**THE DATA**
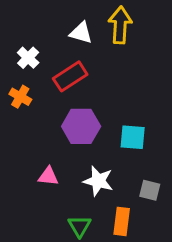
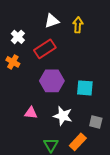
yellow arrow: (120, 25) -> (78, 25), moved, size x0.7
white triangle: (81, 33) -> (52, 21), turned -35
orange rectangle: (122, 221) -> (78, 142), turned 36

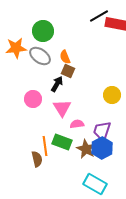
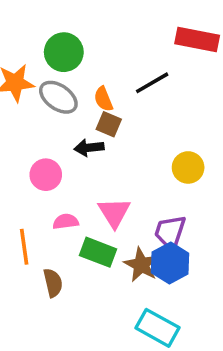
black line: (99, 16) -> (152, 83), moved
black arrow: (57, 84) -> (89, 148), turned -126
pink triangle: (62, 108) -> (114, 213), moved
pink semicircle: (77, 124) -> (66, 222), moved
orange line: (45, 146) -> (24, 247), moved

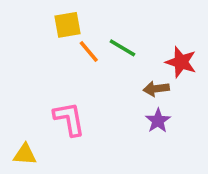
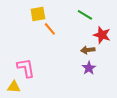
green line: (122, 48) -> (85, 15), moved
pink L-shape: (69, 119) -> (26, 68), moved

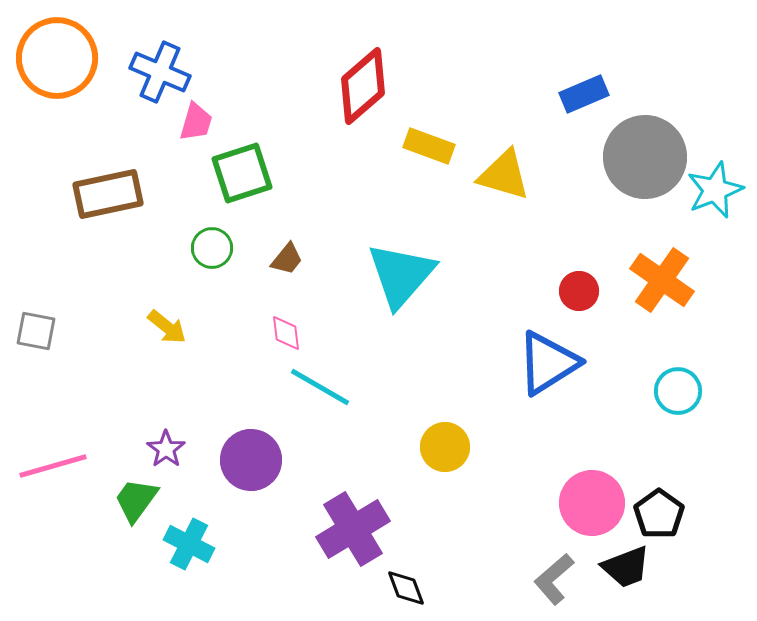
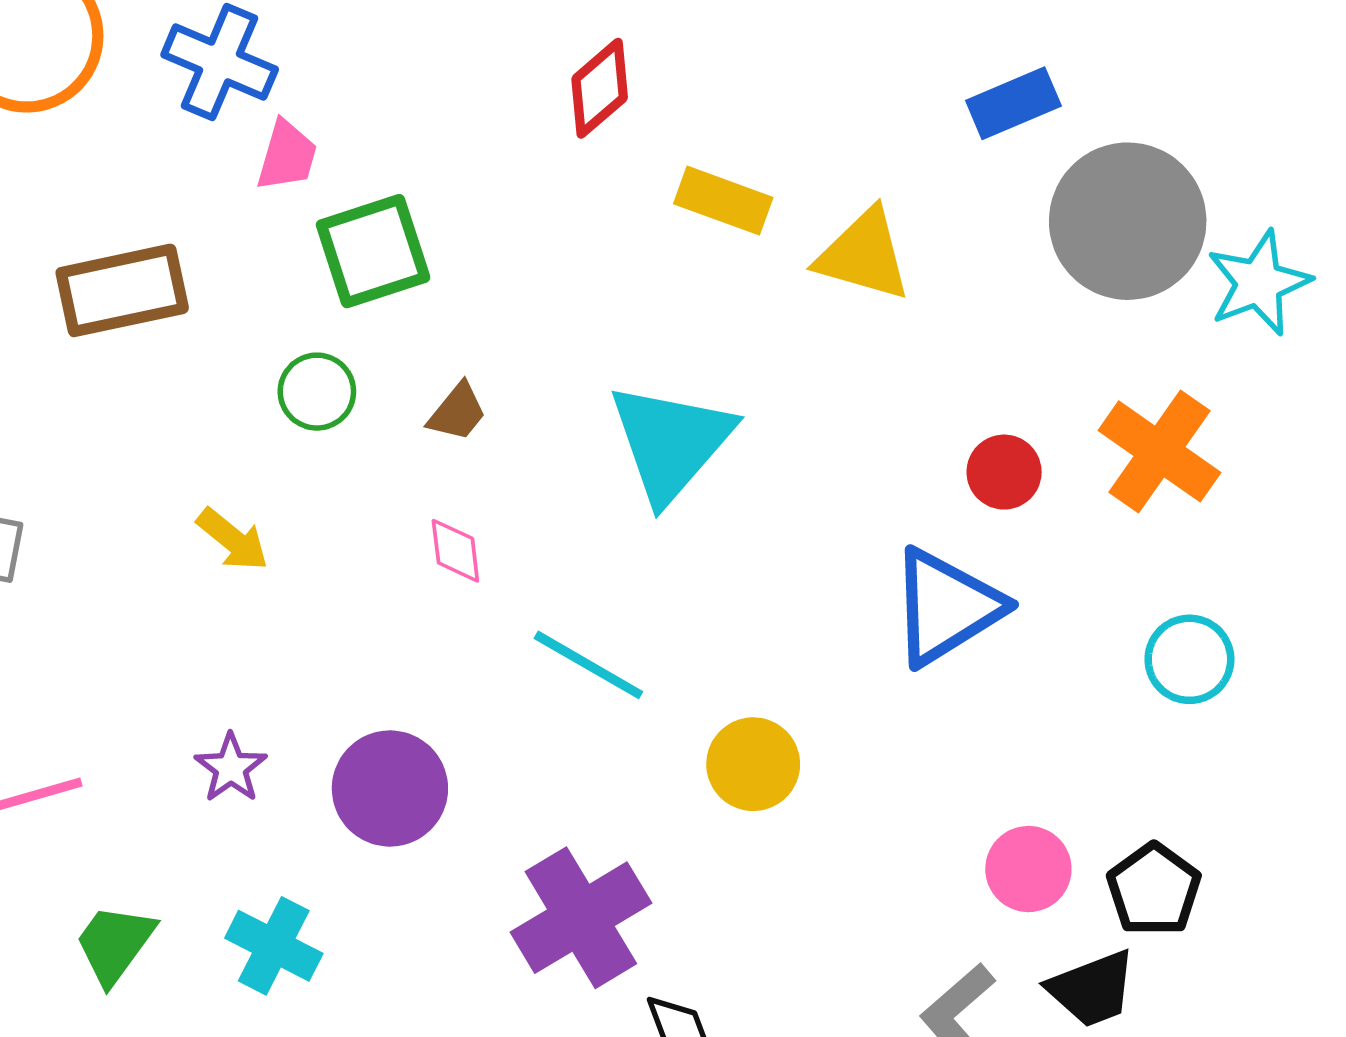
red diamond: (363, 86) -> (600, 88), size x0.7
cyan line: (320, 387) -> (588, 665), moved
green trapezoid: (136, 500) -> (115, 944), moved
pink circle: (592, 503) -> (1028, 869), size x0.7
* * *
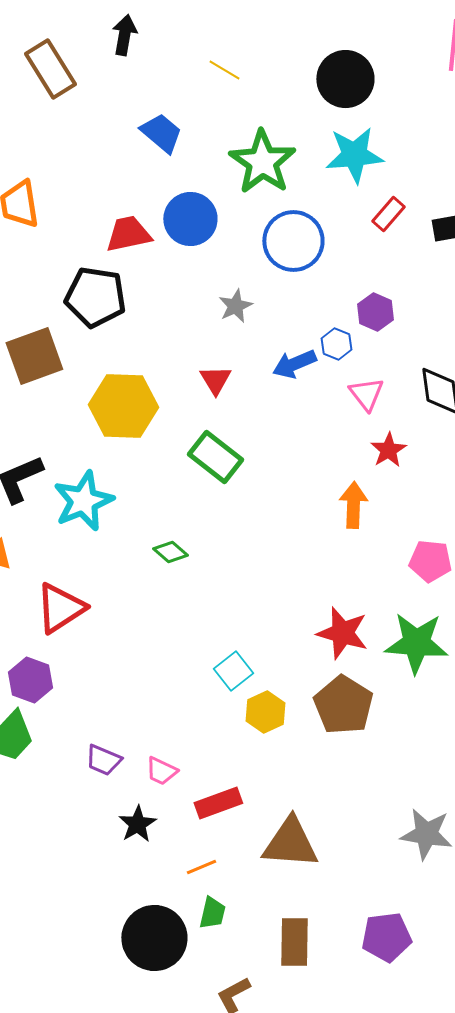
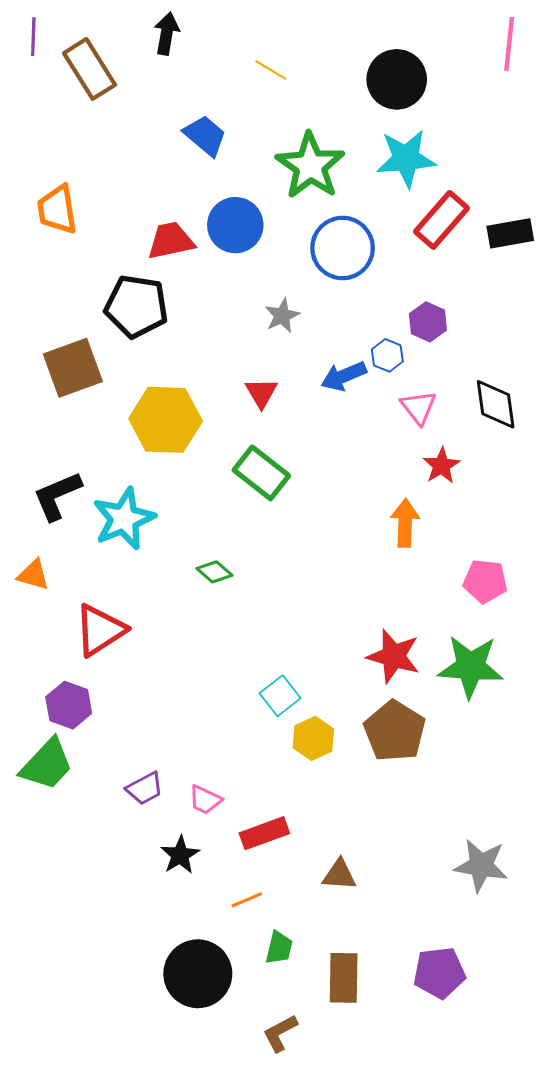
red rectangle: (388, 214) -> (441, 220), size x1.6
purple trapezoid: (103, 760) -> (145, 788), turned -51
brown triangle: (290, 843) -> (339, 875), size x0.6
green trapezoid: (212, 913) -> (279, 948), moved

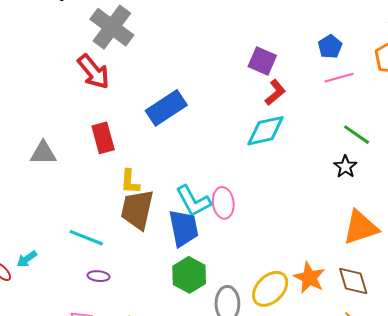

**WORK TO COMPLETE**
What lines in the material above hold the word "pink"? Pull them out.

**TASK RESPONSE**
pink triangle: (62, 108) -> (114, 213), moved
pink semicircle: (77, 124) -> (66, 222), moved
pink L-shape: (69, 119) -> (26, 68), moved
pink circle: (592, 503) -> (1028, 869), size x0.7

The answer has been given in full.